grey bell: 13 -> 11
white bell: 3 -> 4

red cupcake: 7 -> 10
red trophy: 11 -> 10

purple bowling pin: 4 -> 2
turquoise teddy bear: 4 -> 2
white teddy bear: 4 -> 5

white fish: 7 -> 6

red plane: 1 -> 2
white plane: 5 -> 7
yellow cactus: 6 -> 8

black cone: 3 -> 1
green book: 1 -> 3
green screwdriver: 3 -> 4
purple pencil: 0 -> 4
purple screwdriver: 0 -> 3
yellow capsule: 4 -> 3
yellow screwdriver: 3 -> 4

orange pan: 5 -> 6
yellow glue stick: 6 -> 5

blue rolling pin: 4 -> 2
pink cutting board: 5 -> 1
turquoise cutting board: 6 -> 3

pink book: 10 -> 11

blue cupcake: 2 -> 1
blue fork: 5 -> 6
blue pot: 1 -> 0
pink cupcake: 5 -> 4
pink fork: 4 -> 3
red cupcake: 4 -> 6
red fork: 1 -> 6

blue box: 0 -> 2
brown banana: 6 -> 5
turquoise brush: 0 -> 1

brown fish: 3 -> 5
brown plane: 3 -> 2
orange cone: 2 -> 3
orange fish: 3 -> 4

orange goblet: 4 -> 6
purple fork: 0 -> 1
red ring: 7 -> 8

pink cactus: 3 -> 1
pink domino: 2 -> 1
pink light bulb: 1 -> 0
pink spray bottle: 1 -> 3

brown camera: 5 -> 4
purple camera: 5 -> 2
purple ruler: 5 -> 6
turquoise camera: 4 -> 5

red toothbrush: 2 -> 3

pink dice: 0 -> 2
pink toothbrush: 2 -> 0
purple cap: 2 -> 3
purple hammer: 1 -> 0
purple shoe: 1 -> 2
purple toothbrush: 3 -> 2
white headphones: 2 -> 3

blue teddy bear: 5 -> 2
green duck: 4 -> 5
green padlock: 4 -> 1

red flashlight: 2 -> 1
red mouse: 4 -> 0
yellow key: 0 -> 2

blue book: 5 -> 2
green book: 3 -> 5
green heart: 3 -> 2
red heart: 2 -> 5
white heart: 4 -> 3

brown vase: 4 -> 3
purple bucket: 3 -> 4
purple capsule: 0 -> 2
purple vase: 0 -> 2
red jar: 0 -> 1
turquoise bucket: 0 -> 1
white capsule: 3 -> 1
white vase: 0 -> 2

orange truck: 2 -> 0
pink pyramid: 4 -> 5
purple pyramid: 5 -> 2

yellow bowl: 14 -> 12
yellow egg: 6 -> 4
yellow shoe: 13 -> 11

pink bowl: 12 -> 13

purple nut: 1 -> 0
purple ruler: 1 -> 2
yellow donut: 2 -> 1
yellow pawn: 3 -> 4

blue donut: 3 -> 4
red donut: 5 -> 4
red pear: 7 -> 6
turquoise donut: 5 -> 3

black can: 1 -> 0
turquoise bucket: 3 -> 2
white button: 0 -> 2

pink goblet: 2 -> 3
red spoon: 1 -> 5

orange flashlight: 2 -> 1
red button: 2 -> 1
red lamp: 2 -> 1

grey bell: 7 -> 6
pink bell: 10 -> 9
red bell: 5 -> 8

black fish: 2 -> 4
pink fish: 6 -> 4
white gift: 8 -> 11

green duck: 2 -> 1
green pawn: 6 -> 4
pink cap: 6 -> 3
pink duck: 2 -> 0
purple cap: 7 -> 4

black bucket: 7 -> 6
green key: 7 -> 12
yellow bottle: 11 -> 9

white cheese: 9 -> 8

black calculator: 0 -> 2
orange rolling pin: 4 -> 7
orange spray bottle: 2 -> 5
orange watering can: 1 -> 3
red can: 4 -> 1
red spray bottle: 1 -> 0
⁂
#### Task prompt:
Copy out exactly the line that holds "pink fish: 6 -> 4" and all remaining lines of the listing, both the first and the last included.

#### Task response:
pink fish: 6 -> 4
white gift: 8 -> 11

green duck: 2 -> 1
green pawn: 6 -> 4
pink cap: 6 -> 3
pink duck: 2 -> 0
purple cap: 7 -> 4

black bucket: 7 -> 6
green key: 7 -> 12
yellow bottle: 11 -> 9

white cheese: 9 -> 8

black calculator: 0 -> 2
orange rolling pin: 4 -> 7
orange spray bottle: 2 -> 5
orange watering can: 1 -> 3
red can: 4 -> 1
red spray bottle: 1 -> 0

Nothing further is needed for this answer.